EXERCISE OBJECTIVE ▸ Pull out from the material below all lines with "pentagon".
── WORKING DATA ──
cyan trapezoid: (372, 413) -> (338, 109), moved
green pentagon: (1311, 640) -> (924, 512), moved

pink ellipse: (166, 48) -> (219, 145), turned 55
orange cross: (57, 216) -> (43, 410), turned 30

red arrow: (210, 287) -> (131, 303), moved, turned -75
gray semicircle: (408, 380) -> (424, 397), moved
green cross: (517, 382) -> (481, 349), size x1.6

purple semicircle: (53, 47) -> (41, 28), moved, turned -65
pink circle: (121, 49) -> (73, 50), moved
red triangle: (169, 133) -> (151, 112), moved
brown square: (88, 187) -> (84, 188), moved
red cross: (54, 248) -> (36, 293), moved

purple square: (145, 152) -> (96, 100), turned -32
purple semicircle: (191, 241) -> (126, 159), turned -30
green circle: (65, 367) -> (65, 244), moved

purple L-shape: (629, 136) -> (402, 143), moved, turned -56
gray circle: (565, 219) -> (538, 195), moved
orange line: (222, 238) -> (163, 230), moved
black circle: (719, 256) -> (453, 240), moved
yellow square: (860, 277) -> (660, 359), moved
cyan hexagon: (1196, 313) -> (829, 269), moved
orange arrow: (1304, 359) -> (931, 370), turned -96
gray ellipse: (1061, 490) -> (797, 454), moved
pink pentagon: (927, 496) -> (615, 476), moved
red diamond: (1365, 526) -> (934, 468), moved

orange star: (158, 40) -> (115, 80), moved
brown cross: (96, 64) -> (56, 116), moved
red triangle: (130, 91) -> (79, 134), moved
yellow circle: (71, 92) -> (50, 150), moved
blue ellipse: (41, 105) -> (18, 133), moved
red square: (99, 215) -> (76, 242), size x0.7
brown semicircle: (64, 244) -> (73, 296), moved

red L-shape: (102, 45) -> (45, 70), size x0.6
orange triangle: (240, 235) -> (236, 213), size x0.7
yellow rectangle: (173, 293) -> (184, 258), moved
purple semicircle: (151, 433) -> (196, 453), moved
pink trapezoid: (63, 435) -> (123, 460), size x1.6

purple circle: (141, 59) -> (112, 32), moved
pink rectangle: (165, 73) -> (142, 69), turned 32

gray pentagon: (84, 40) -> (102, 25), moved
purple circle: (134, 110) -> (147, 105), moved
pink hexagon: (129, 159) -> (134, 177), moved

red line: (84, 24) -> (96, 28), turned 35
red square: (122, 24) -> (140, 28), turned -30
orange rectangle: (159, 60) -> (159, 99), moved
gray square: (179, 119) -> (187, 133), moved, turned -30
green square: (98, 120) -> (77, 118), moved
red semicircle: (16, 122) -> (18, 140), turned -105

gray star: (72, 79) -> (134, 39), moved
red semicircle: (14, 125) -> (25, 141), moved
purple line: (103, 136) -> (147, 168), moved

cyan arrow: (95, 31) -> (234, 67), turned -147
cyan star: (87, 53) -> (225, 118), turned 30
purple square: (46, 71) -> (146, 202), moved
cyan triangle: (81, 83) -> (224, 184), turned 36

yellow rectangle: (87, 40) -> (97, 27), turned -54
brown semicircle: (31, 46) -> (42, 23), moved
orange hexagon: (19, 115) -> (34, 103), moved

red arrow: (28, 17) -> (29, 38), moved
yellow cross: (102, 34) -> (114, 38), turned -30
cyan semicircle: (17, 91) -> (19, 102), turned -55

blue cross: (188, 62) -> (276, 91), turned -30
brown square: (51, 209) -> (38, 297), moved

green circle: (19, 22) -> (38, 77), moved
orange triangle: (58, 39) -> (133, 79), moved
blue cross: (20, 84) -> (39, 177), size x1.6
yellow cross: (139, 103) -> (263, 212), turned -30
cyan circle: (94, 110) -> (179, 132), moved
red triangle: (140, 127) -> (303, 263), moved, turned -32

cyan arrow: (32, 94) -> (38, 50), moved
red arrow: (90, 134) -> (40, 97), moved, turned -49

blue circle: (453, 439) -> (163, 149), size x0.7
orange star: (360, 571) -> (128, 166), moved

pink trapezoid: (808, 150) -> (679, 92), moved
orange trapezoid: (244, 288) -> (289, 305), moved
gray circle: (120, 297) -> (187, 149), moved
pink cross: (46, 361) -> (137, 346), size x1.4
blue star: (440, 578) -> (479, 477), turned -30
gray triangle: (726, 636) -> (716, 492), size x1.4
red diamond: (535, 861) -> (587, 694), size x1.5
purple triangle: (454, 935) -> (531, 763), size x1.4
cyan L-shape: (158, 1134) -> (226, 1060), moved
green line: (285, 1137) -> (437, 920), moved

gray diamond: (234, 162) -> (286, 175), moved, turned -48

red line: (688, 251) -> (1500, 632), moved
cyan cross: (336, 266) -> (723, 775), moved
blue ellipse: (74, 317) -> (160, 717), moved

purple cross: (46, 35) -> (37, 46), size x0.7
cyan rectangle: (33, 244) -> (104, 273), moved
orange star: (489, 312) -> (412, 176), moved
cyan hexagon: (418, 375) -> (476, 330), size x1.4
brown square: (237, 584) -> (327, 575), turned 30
───
SOLUTION TO THIS EXERCISE ▸
green pentagon: (1311, 640) -> (924, 512), moved
pink pentagon: (927, 496) -> (615, 476), moved
gray pentagon: (84, 40) -> (102, 25), moved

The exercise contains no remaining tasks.